### ACTIVITY
Only the pictures are to be dropped; the rest of the data below is to be duplicated exactly.

### INFORMATION SHOWN
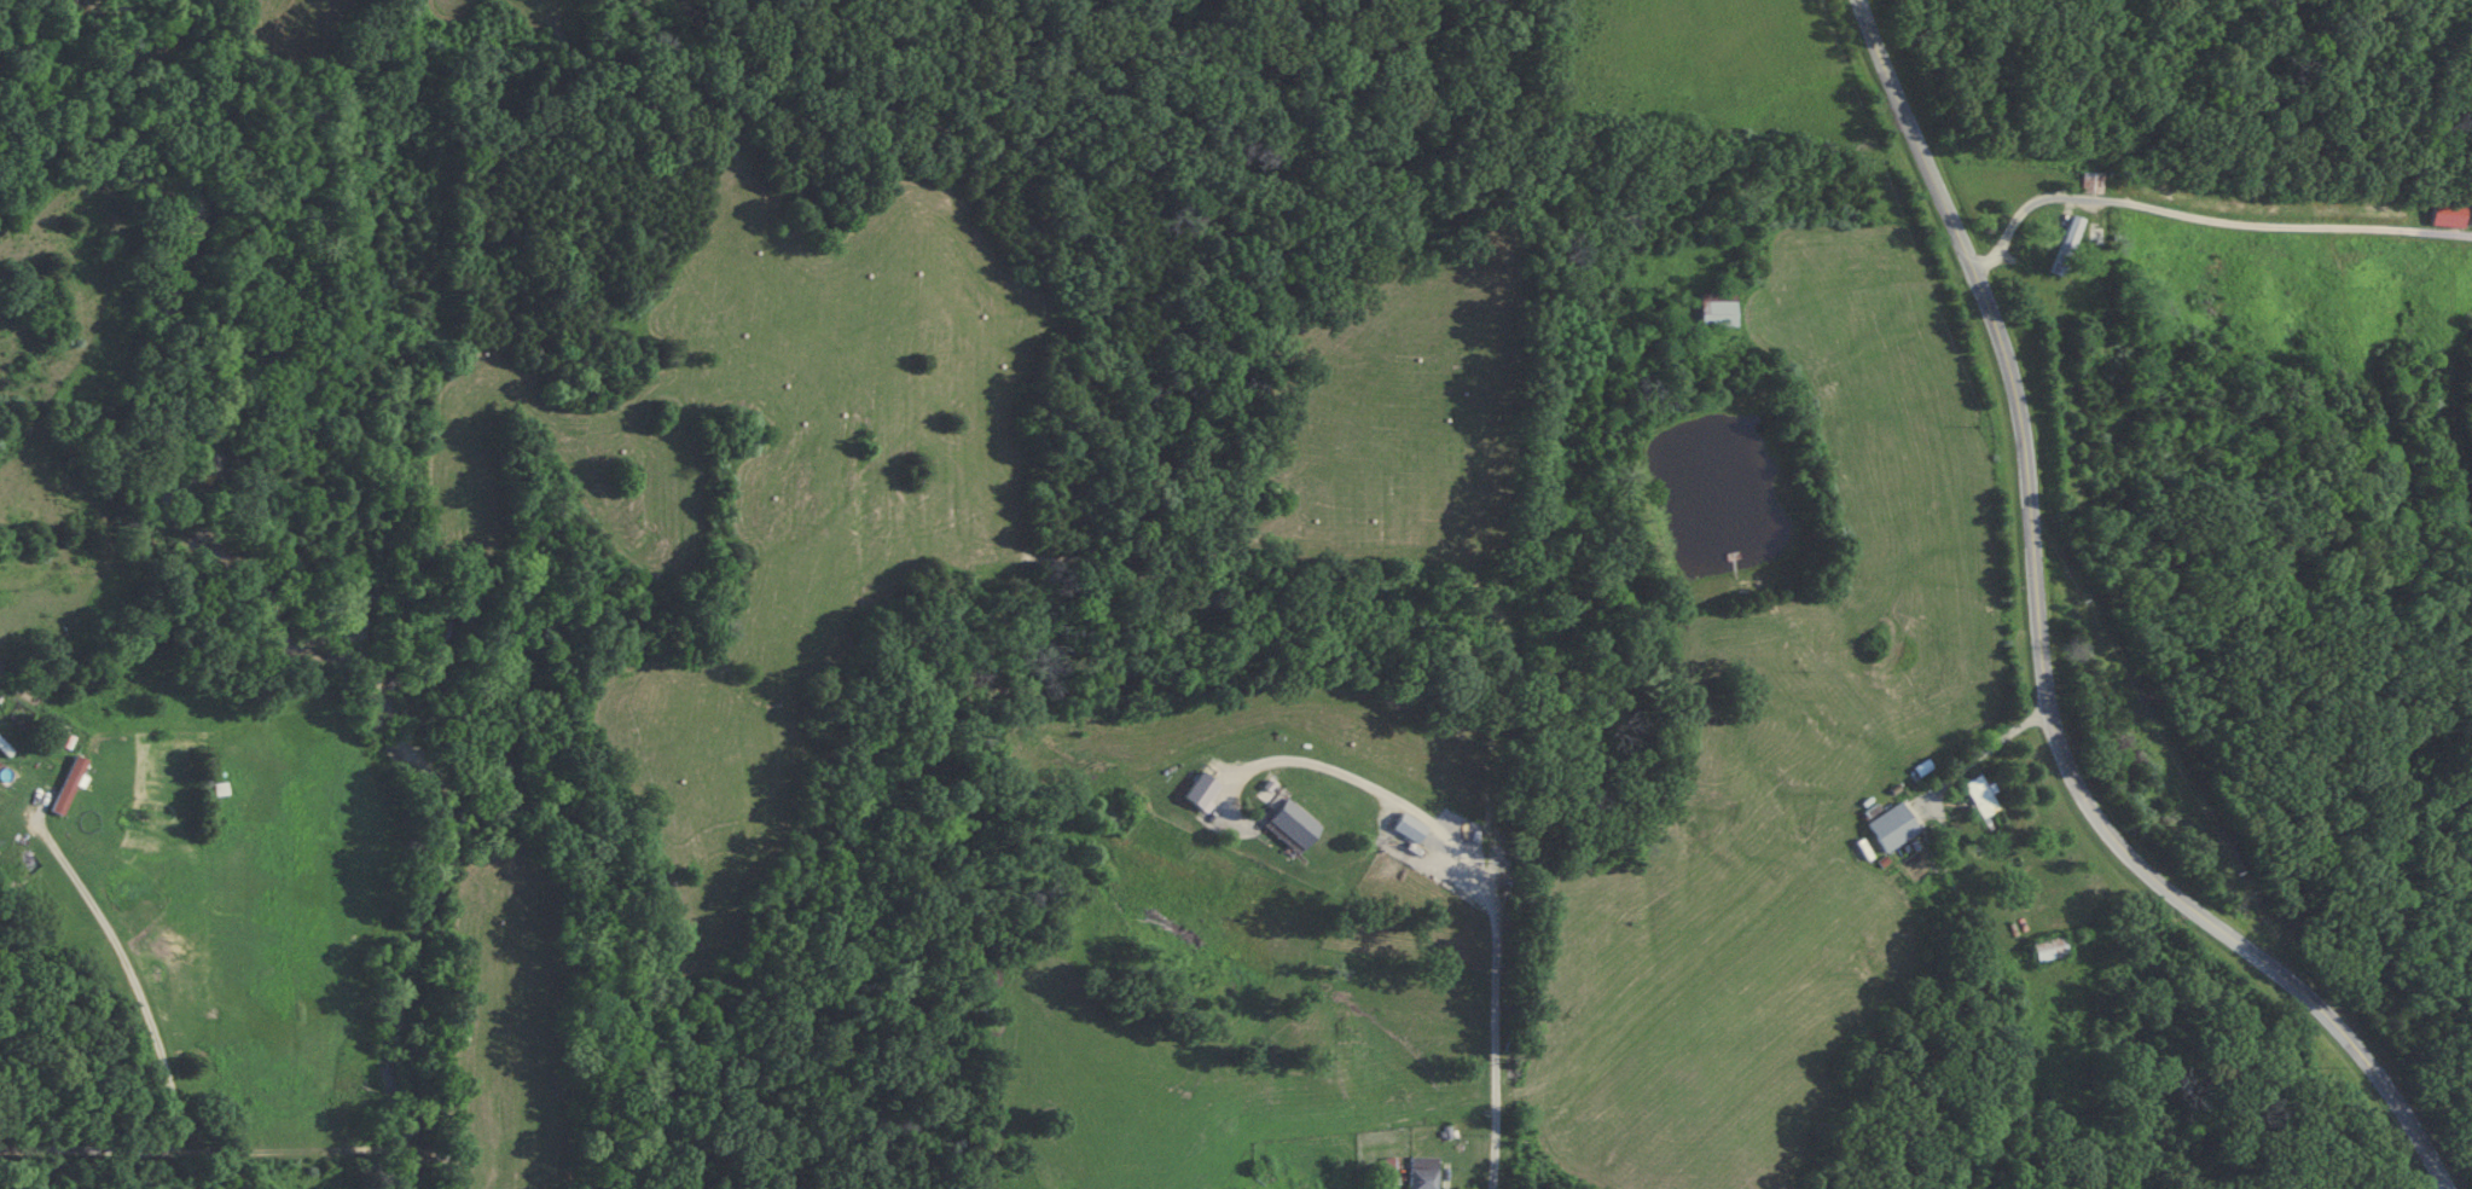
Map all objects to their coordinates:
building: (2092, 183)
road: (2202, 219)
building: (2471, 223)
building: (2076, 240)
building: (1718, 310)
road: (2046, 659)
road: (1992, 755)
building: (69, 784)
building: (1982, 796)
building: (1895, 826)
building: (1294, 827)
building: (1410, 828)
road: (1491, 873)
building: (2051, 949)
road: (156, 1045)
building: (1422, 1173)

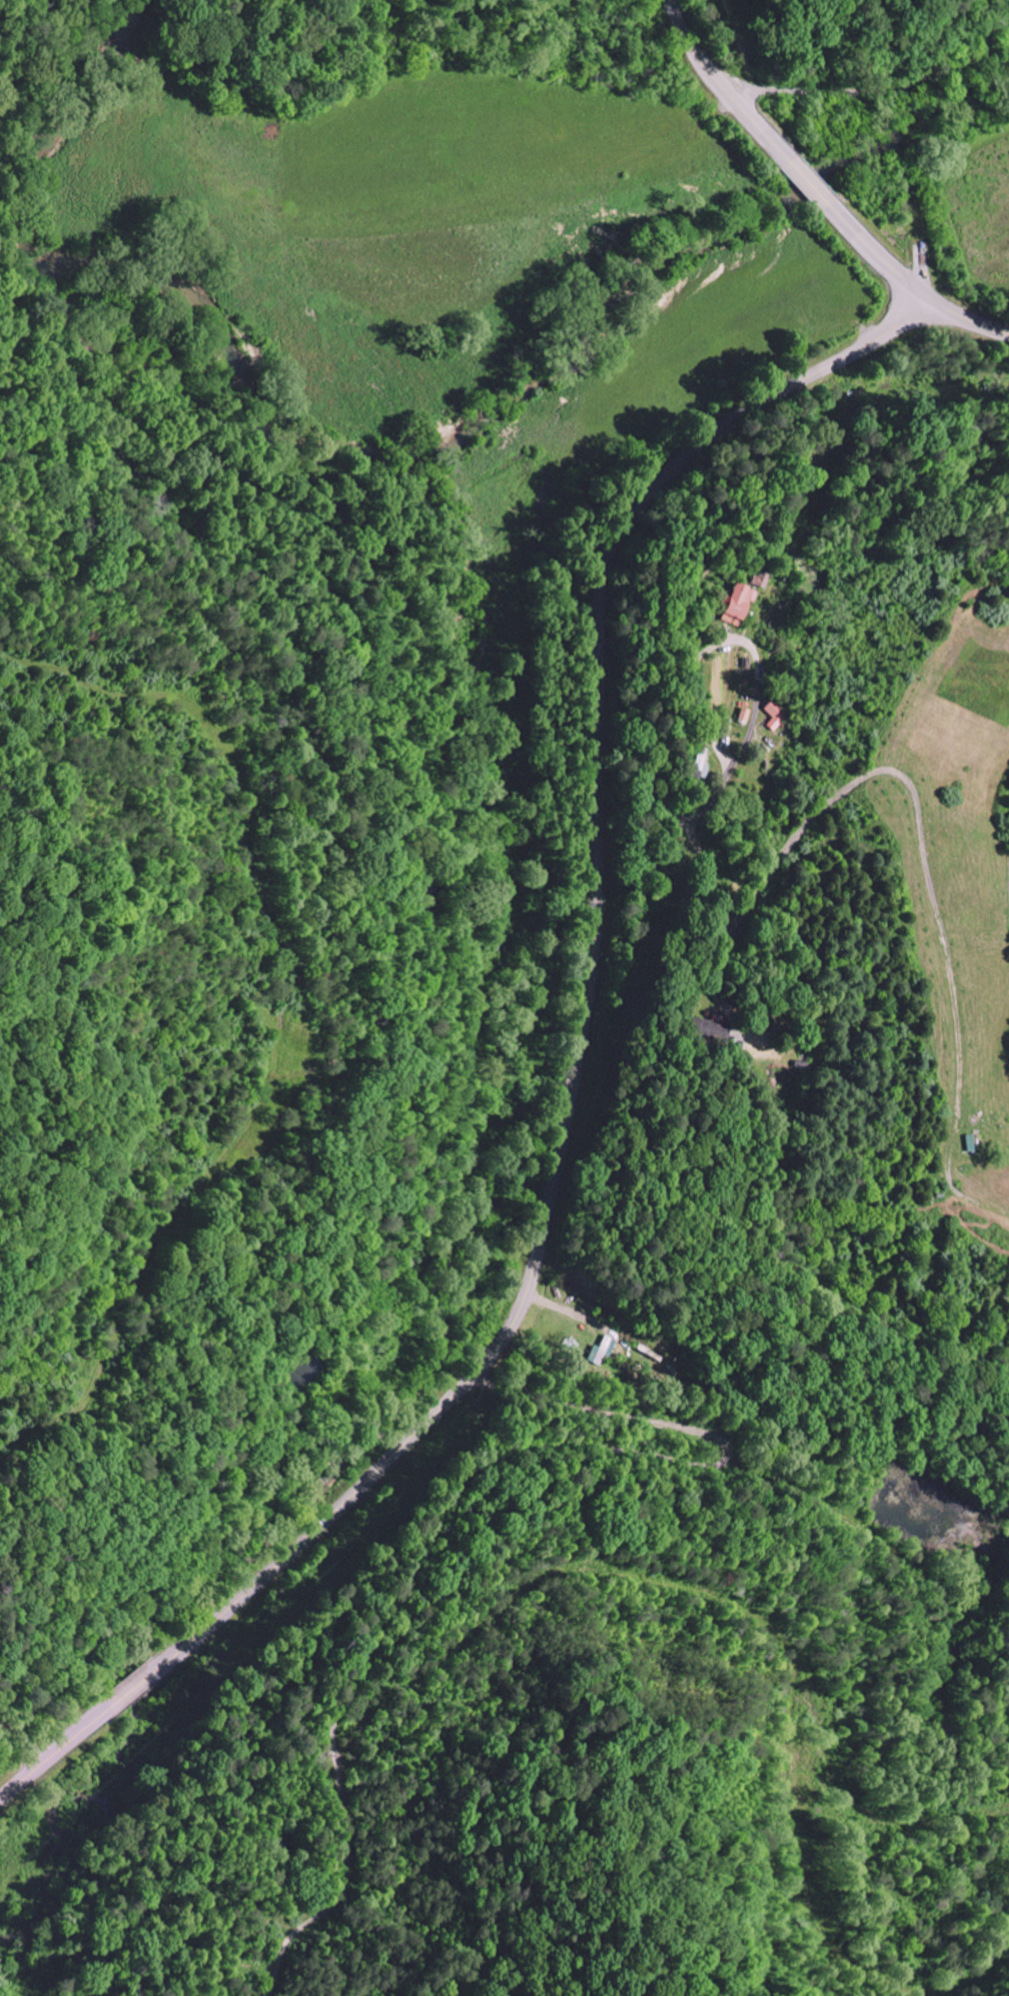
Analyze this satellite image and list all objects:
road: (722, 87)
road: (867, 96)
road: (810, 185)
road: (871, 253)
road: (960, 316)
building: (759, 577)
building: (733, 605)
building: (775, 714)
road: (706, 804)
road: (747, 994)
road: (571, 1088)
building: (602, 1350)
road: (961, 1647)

### RESULT OF THIS TASK
Map all objects to their coordinates:
building: (2092, 183)
road: (2202, 219)
building: (2471, 223)
building: (2076, 240)
building: (1718, 310)
road: (2046, 659)
road: (1992, 755)
building: (69, 784)
building: (1982, 796)
building: (1895, 826)
building: (1294, 827)
building: (1410, 828)
road: (1491, 873)
building: (2051, 949)
road: (156, 1045)
building: (1422, 1173)

Analyze this satellite image and list all objects:
road: (722, 87)
road: (867, 96)
road: (810, 185)
road: (871, 253)
road: (960, 316)
building: (759, 577)
building: (733, 605)
building: (775, 714)
road: (706, 804)
road: (747, 994)
road: (571, 1088)
building: (602, 1350)
road: (961, 1647)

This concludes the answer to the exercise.